» **Assignment**
Without the pictures, retype each line below exactly as it stands.

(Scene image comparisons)

━━━━━━

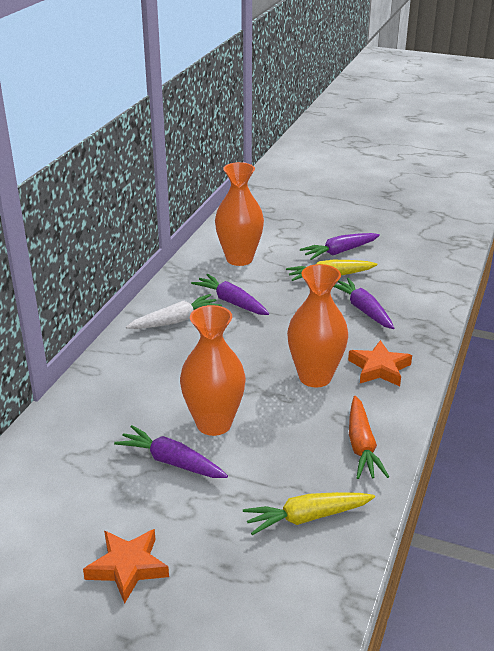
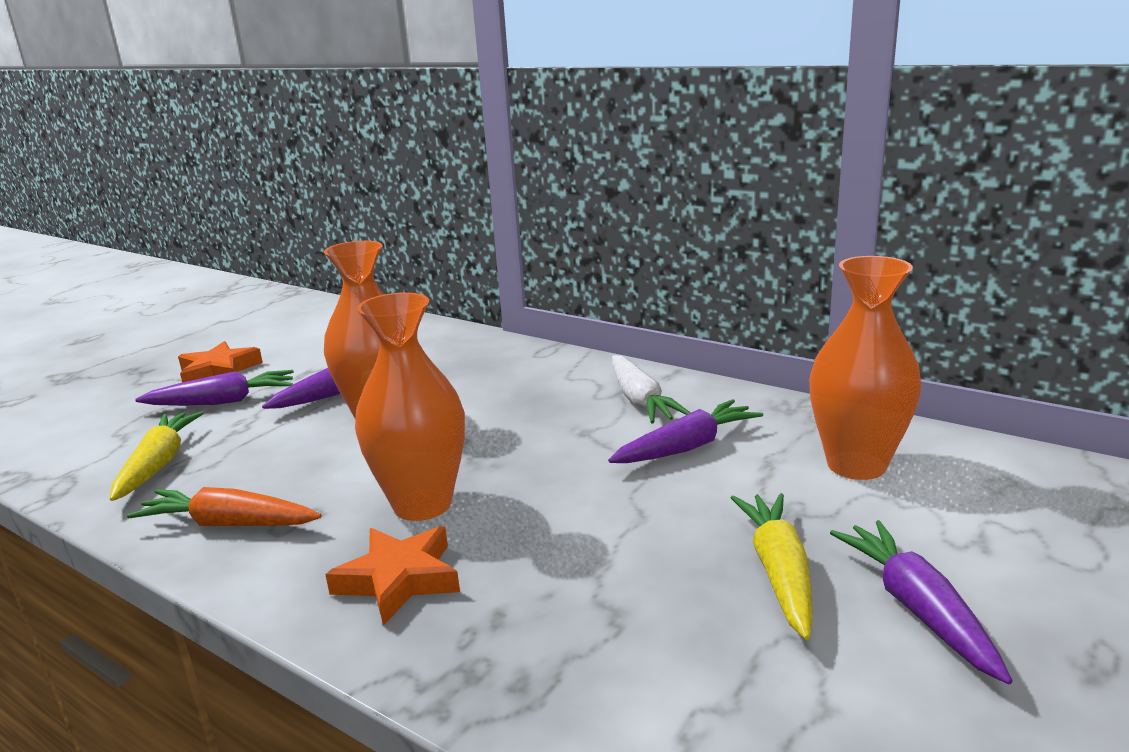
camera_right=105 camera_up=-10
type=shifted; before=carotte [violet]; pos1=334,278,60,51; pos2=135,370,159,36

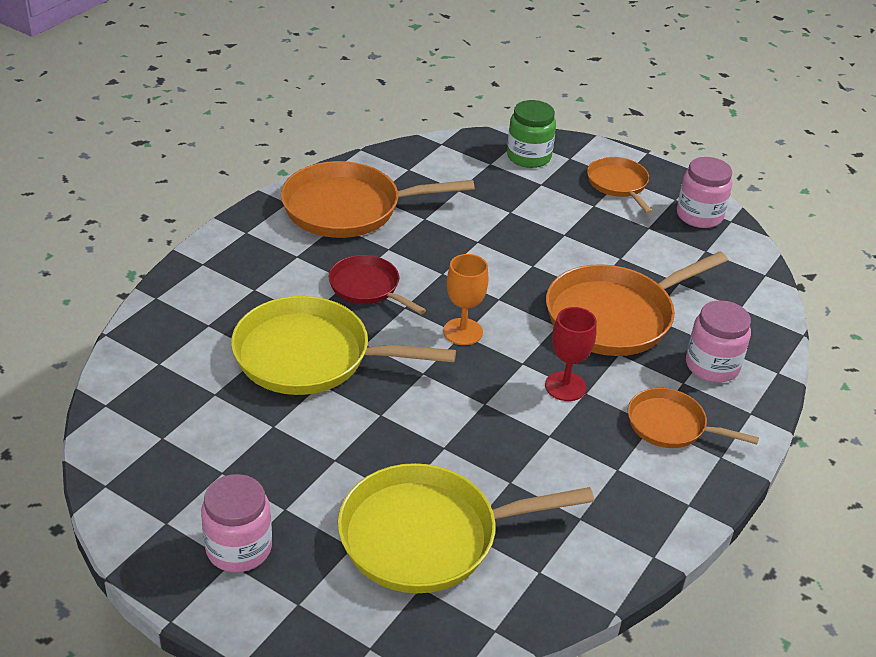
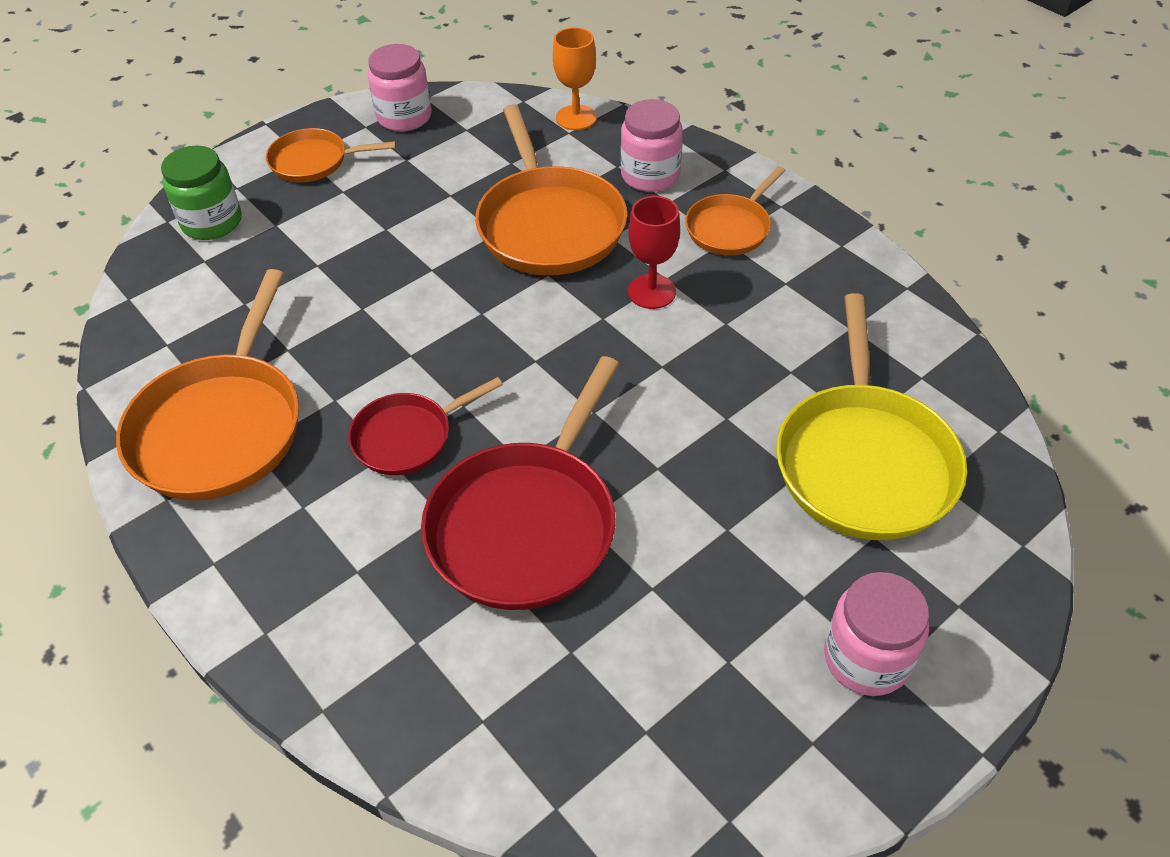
camera_right=-70 camera_up=10
type=repainted; before=poêle [jaune]; after=poêle [rouge]; pos1=231,296,225,99; pos2=421,356,198,254
type=shifted; before=verre à pied [orange]; pos1=443,254,45,91; pos2=553,27,44,103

━━━━━━

» **Answer below**
camera_right=105 camera_up=-10
type=shifted; before=carotte [violet]; pos1=334,278,60,51; pos2=135,370,159,36

camera_right=-70 camera_up=10
type=repainted; before=poêle [jaune]; after=poêle [rouge]; pos1=231,296,225,99; pos2=421,356,198,254
type=shifted; before=verre à pied [orange]; pos1=443,254,45,91; pos2=553,27,44,103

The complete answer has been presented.